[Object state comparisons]
-------------------------

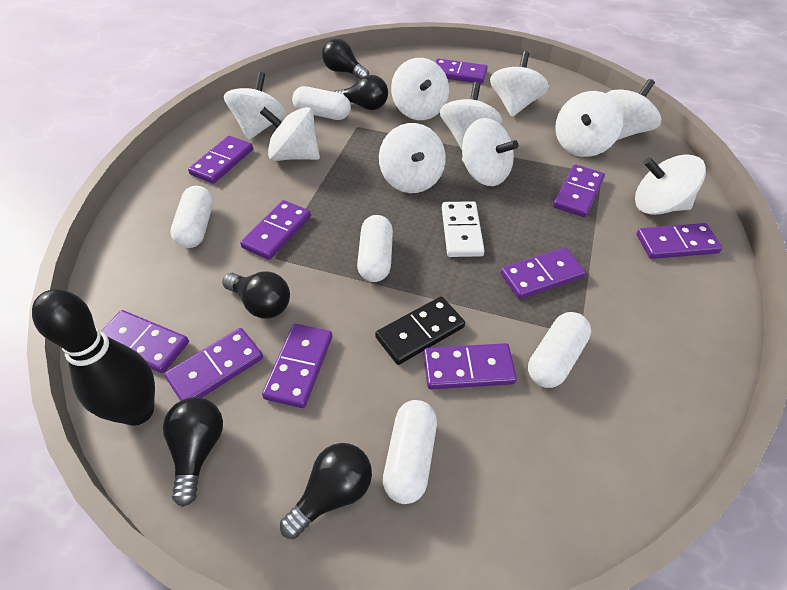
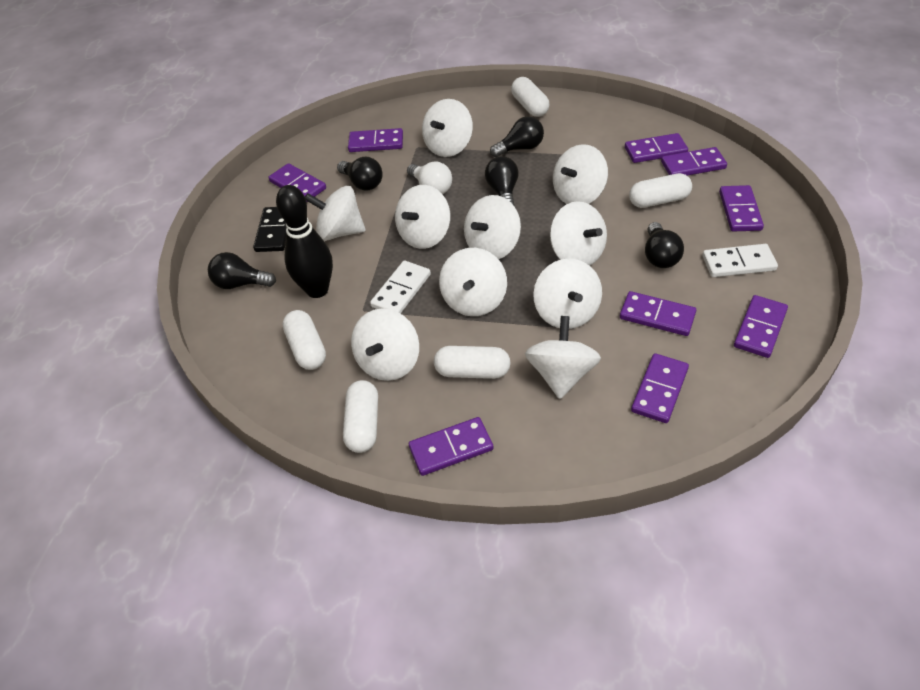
purple domino: 10 -> 9
white domino: 1 -> 2
white light bulb: 0 -> 1

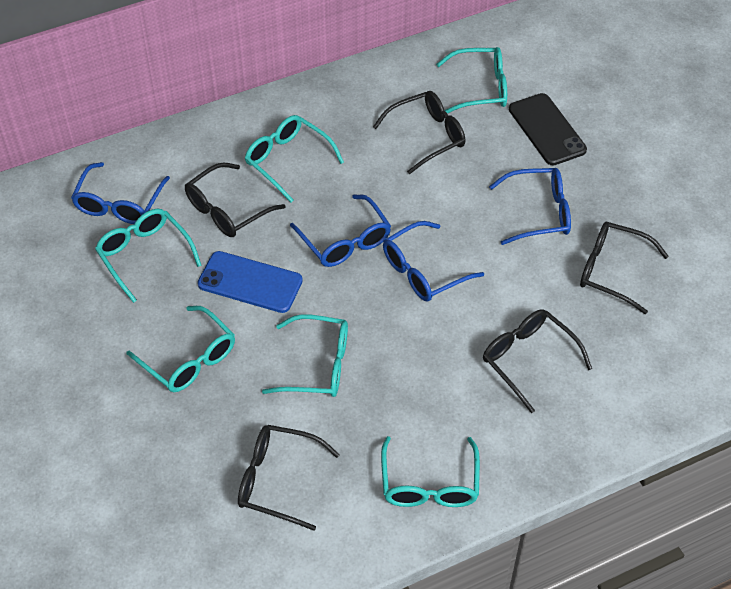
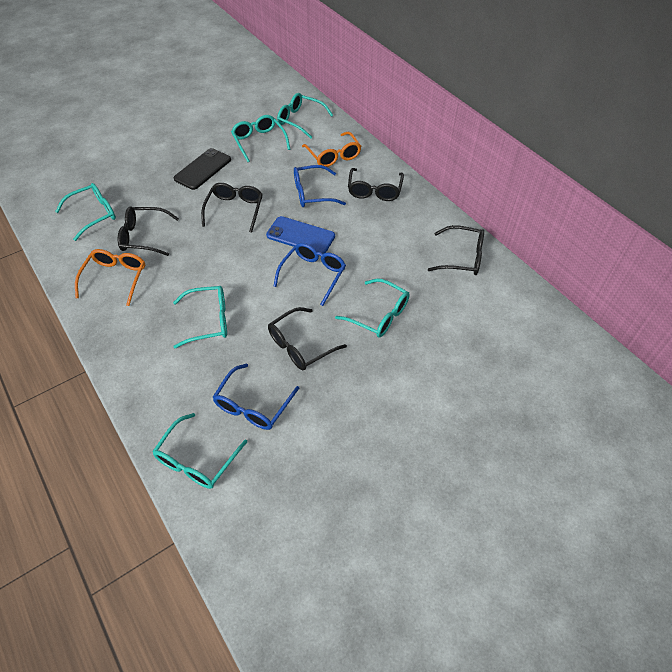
blue glasses: 4 -> 3
orange glasses: 0 -> 2

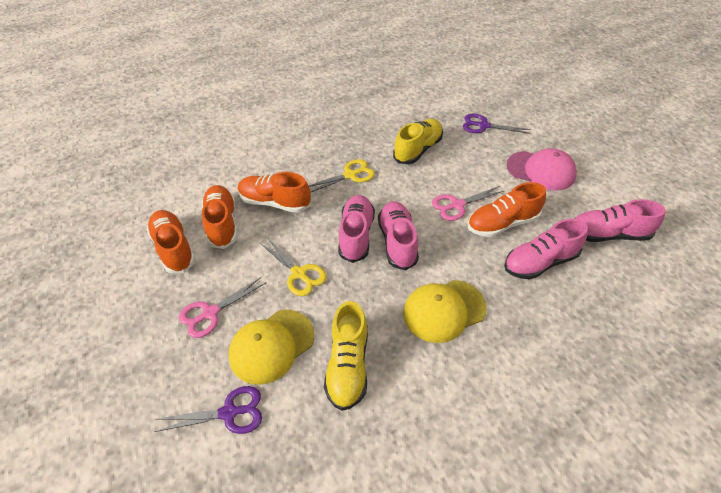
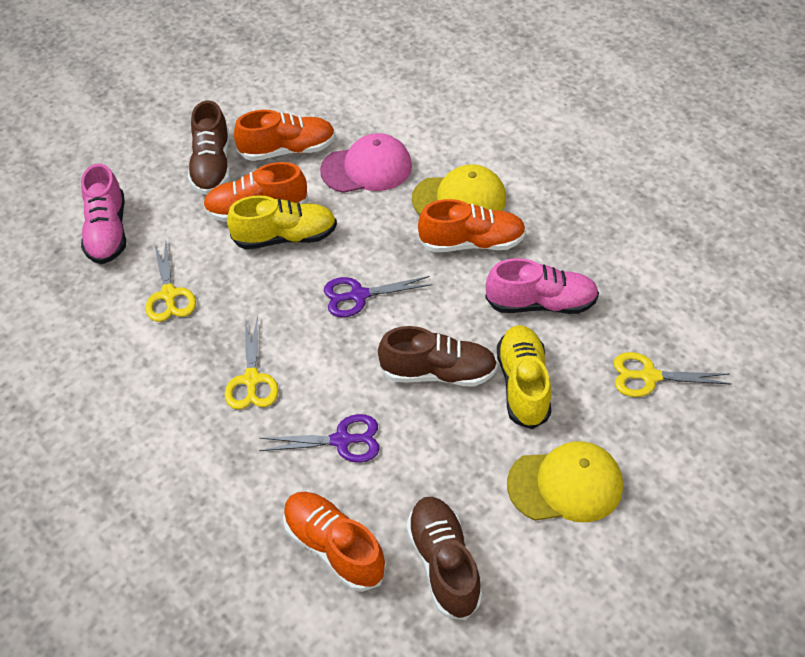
brown shoe: 0 -> 3
pink scissors: 2 -> 0
pink shoe: 4 -> 2
yellow scissors: 2 -> 3

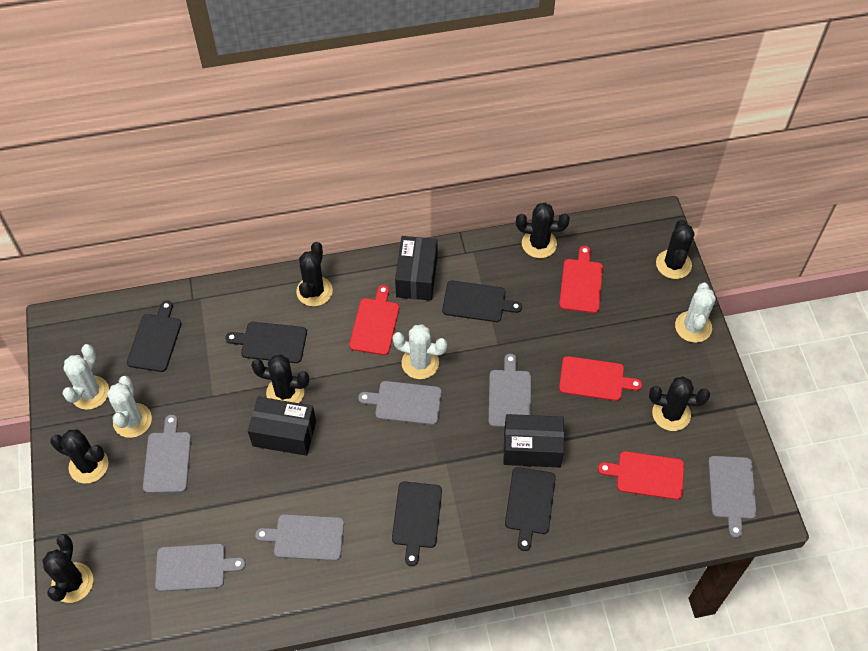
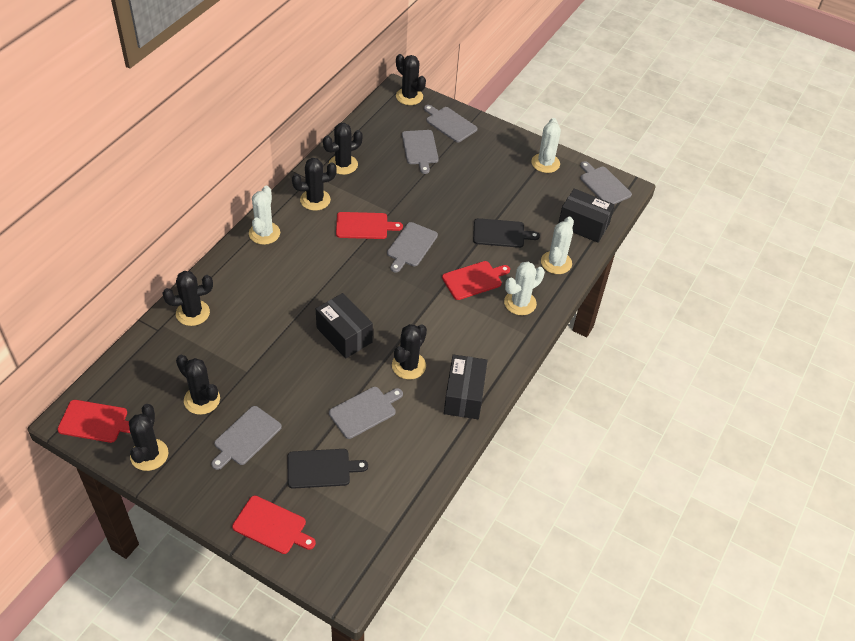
black cutting board: 5 -> 2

-------------------------

*Assigned task*. Give back the data exactly. Pictures stay out.

*Answer below*.
purple domino: 10 -> 9
white domino: 1 -> 2
white light bulb: 0 -> 1

blue glasses: 4 -> 3
orange glasses: 0 -> 2

brown shoe: 0 -> 3
pink scissors: 2 -> 0
pink shoe: 4 -> 2
yellow scissors: 2 -> 3

black cutting board: 5 -> 2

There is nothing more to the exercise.